**BRIEF:** When you write out the listing, keep every character and omit the pictures.

**STORED DATA:**
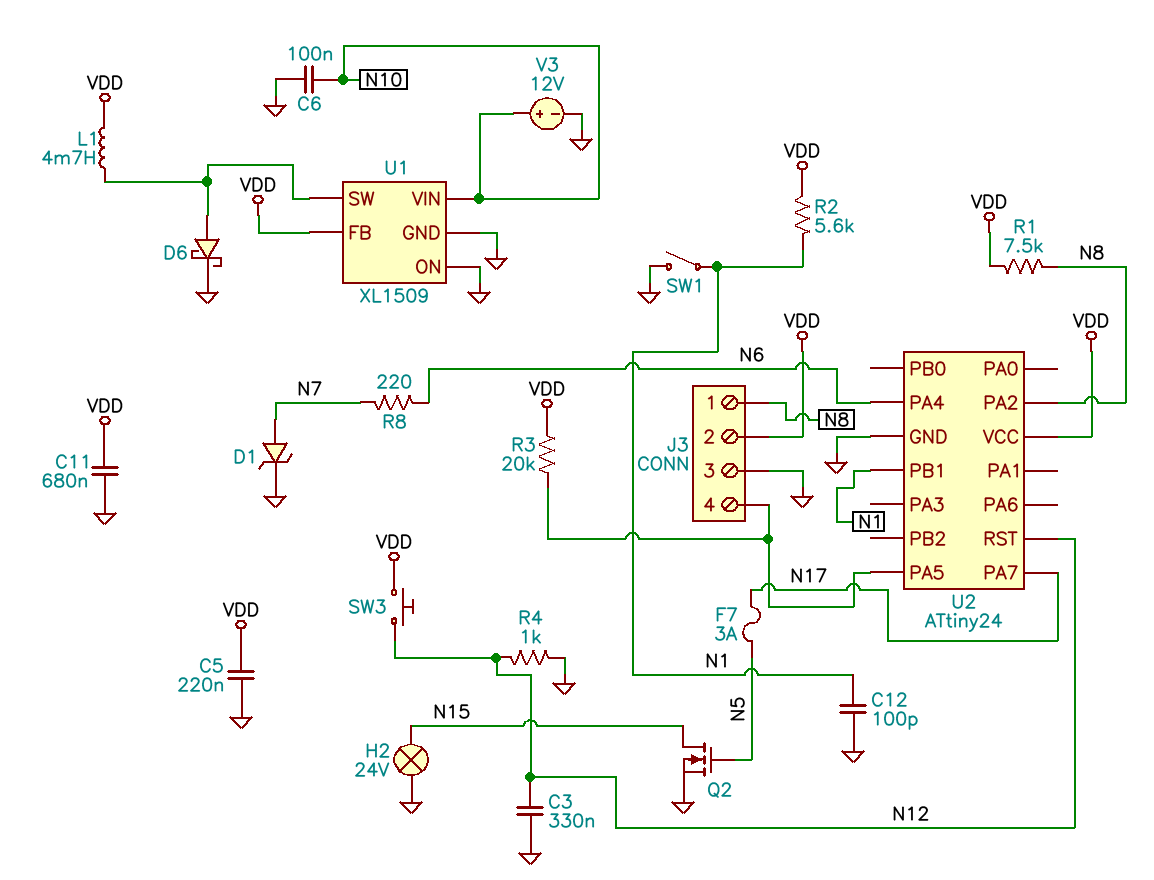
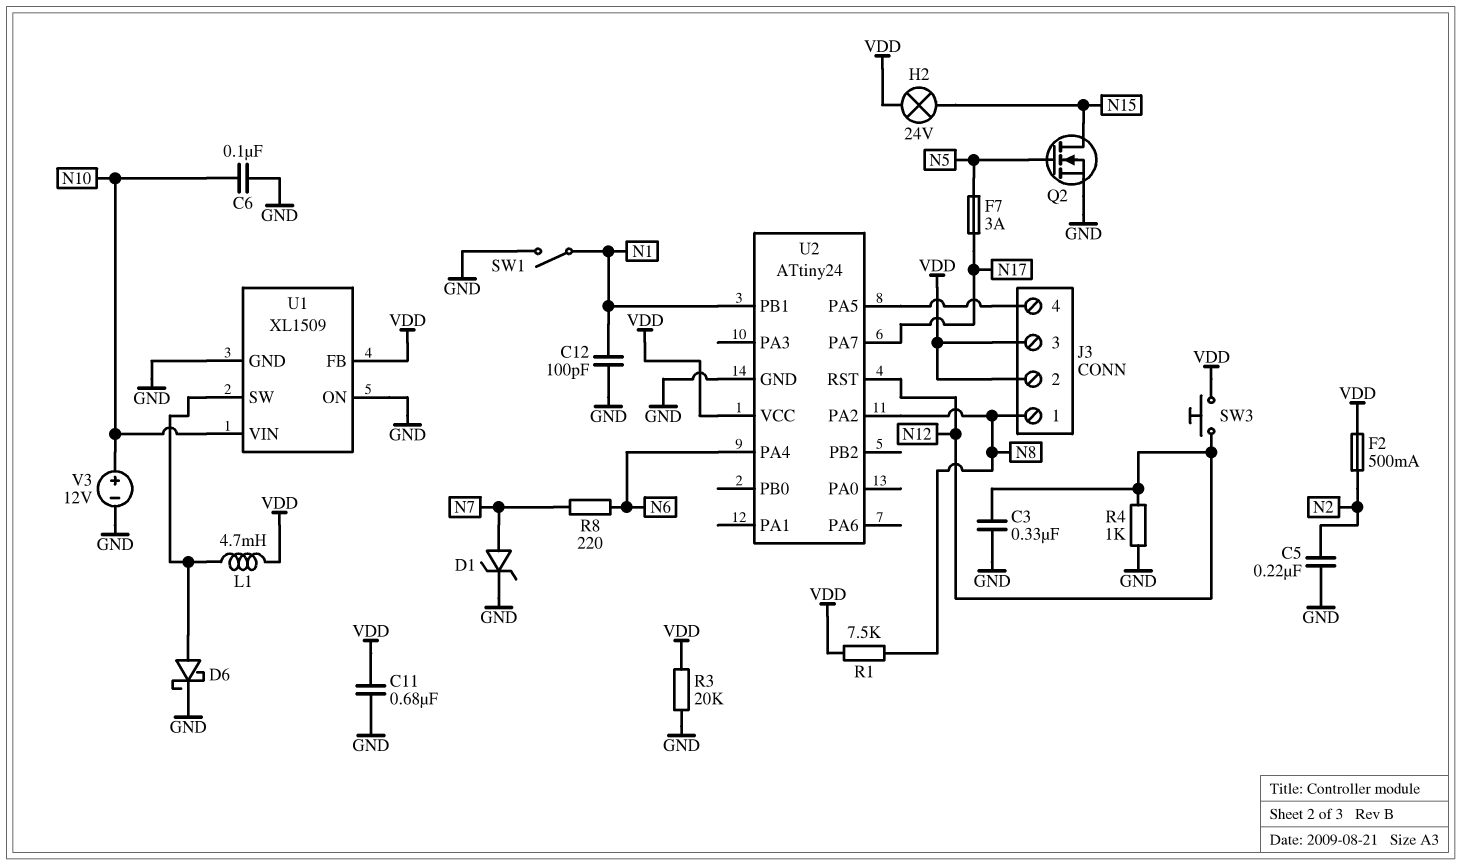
C5: 220nF (GND, VDD) -> 220nF (GND, N2)
F2: none -> 500mA (N2, VDD)
H2: lamp 24V (GND, N15) -> lamp 24V (N15, VDD)
J3 pin 3: GND -> VDD
R2: 5.6k (N1, VDD) -> none
R3: 20k (J3/4, VDD) -> 20k (GND, VDD)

**EXERCISE OUTPUT:**
C5: 220nF (GND, VDD) -> 220nF (GND, N2)
F2: none -> 500mA (N2, VDD)
H2: lamp 24V (GND, N15) -> lamp 24V (N15, VDD)
J3 pin 3: GND -> VDD
R2: 5.6k (N1, VDD) -> none
R3: 20k (J3/4, VDD) -> 20k (GND, VDD)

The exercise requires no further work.